▸ **Exercise aim**
Which lines of the entries below contain the string "brick"? Copy each one.

= = = = = = =

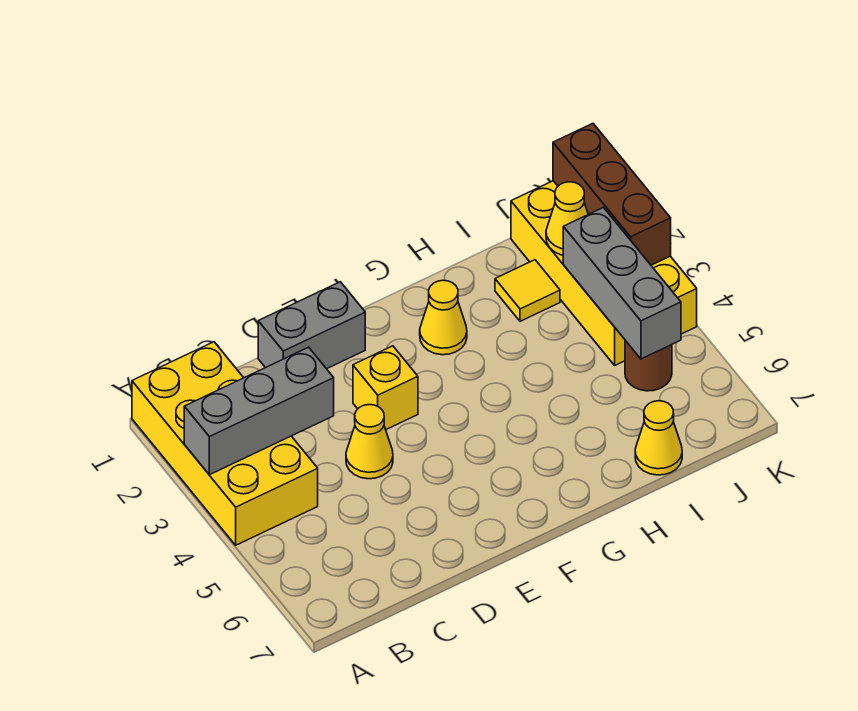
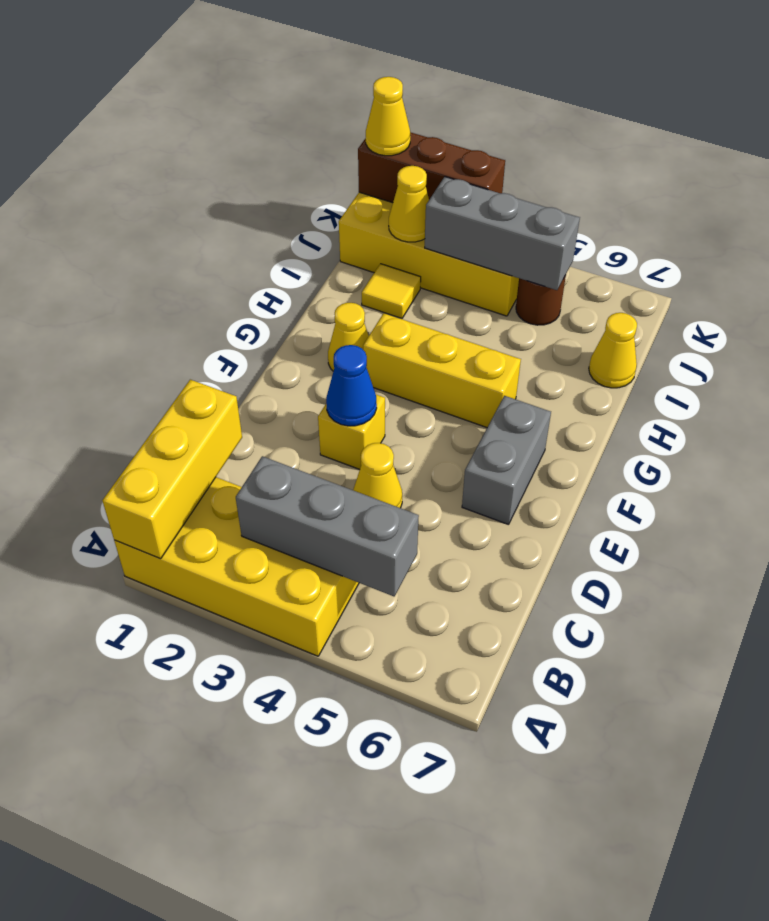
none -> yellow brick A1:C1 level 2
grey brick A3:C3 level 2 -> grey brick B3:B5 level 2
grey brick D1:E1 level 1 -> grey brick E6:F6 level 1
none -> blue cone E3 level 2
none -> yellow brick G3:G5 level 1
none -> yellow cone K1 level 3

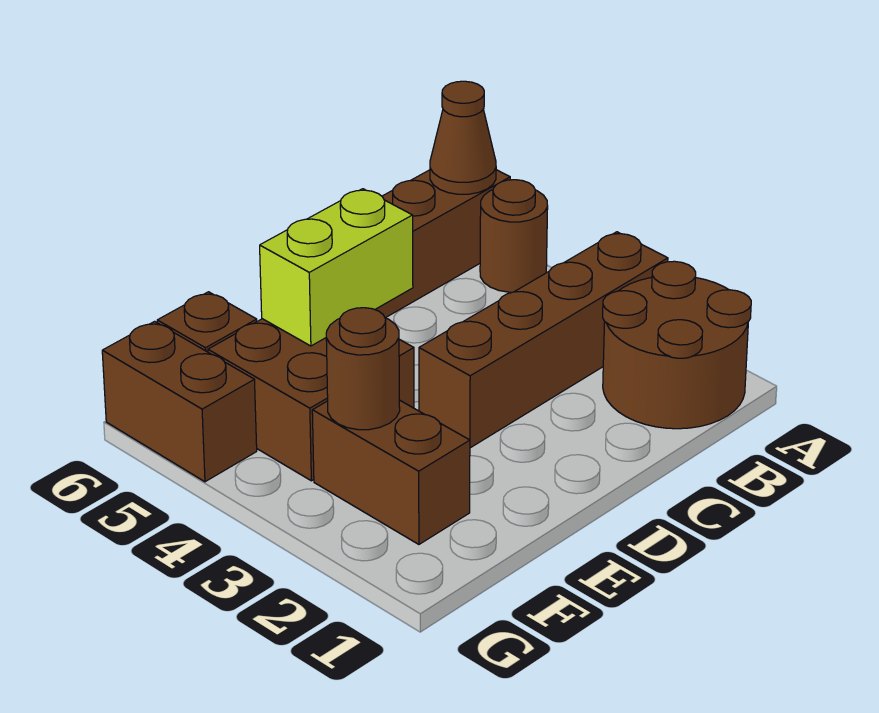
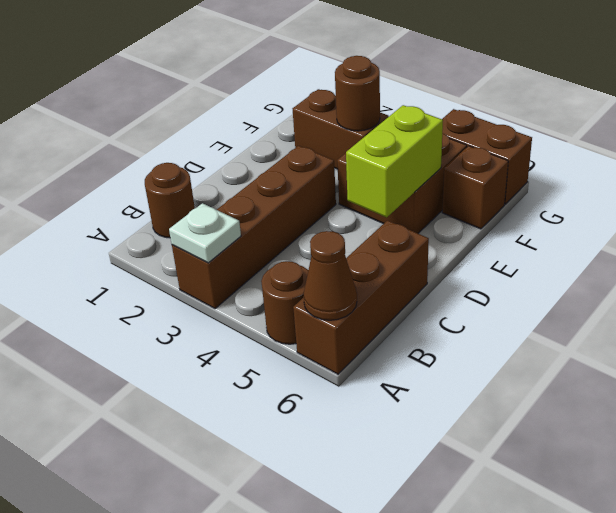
brown round brick A1:B2 level 1 -> brown round brick B1 level 1
none -> white plate A3 level 2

= = = = = = =

▸ **Expected answer**
none -> yellow brick A1:C1 level 2
grey brick A3:C3 level 2 -> grey brick B3:B5 level 2
grey brick D1:E1 level 1 -> grey brick E6:F6 level 1
none -> yellow brick G3:G5 level 1
brown round brick A1:B2 level 1 -> brown round brick B1 level 1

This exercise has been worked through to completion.